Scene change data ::
=== Begin Enclosure ===

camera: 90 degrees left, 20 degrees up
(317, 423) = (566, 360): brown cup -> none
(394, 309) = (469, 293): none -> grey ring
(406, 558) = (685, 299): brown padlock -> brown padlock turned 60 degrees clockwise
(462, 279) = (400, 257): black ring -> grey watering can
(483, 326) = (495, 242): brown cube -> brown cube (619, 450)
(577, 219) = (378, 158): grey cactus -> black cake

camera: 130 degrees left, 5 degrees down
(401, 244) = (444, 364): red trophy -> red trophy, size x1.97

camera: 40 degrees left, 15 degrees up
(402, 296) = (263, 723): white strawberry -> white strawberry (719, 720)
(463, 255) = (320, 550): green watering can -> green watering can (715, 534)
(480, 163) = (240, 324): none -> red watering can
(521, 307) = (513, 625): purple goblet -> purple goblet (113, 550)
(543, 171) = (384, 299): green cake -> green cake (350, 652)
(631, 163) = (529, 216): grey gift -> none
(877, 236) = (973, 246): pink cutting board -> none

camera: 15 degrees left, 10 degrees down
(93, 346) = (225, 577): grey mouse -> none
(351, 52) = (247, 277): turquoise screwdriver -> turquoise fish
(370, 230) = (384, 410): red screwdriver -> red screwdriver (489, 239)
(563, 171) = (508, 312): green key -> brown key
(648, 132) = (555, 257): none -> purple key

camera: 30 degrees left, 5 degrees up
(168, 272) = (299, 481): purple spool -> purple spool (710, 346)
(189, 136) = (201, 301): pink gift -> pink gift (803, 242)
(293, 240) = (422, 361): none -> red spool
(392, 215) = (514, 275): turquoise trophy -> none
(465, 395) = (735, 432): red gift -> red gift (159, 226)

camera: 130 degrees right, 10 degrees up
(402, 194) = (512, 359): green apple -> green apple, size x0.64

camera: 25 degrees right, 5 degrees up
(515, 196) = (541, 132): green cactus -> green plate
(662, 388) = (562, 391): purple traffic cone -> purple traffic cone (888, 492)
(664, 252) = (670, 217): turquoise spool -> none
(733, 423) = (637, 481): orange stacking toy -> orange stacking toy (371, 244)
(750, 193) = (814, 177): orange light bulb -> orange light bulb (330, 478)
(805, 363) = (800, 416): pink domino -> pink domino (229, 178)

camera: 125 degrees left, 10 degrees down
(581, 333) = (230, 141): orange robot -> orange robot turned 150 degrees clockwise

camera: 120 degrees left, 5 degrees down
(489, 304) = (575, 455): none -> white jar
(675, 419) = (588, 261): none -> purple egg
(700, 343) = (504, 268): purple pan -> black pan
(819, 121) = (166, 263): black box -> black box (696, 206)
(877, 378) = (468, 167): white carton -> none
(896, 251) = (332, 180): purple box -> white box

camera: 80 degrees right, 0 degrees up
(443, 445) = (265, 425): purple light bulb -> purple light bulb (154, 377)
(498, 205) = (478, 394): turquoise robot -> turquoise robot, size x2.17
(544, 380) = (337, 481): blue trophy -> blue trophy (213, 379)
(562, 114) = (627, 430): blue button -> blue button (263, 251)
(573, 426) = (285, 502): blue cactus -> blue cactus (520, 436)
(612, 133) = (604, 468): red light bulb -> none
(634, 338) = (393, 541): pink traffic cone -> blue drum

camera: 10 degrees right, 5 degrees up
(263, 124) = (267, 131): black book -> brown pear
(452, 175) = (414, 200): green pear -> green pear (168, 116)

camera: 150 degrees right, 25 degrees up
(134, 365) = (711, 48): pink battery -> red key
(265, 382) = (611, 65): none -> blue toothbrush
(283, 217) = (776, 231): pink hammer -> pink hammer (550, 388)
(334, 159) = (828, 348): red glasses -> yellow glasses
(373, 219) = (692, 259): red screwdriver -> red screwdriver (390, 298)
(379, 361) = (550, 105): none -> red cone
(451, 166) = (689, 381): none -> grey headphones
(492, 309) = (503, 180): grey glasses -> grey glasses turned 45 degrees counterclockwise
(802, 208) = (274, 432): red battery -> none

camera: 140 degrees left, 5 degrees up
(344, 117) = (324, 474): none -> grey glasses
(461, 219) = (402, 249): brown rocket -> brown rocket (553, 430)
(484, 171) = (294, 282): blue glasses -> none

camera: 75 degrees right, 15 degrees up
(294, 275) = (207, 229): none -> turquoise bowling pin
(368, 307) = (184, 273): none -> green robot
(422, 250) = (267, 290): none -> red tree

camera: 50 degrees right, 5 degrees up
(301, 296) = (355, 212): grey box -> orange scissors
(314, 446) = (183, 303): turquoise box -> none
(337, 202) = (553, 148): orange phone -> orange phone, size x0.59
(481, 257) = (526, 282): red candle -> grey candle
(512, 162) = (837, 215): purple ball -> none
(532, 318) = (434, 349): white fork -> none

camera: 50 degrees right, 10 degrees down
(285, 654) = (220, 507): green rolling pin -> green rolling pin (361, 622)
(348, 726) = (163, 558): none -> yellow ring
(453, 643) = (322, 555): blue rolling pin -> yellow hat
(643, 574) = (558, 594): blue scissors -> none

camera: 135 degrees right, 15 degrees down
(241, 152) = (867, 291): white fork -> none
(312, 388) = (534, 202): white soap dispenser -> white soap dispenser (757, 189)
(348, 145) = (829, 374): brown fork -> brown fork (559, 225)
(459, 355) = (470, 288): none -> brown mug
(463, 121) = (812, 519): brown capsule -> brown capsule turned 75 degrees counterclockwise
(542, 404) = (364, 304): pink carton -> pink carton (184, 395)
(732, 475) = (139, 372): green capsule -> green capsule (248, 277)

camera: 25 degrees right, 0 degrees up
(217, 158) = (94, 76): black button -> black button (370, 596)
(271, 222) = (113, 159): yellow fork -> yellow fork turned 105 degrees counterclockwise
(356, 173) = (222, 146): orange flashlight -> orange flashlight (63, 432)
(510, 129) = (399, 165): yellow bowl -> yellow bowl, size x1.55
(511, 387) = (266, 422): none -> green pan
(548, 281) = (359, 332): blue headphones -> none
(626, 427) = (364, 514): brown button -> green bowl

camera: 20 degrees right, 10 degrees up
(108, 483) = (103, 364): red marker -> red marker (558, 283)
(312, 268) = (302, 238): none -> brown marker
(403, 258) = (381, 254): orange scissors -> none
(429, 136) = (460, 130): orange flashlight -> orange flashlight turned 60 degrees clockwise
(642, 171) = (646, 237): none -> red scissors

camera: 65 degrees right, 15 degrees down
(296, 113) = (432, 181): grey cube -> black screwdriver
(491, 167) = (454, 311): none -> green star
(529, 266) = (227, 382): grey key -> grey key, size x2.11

=== End Enclosure ===

Required work ::
Give back, word for word, only the lines above from the line holding "(819, 121) = (166, 263): black" to the line holding "(544, 380) = (337, 481): blue", both included.

Written answer ::
(819, 121) = (166, 263): black box -> black box (696, 206)
(877, 378) = (468, 167): white carton -> none
(896, 251) = (332, 180): purple box -> white box

camera: 80 degrees right, 0 degrees up
(443, 445) = (265, 425): purple light bulb -> purple light bulb (154, 377)
(498, 205) = (478, 394): turquoise robot -> turquoise robot, size x2.17
(544, 380) = (337, 481): blue trophy -> blue trophy (213, 379)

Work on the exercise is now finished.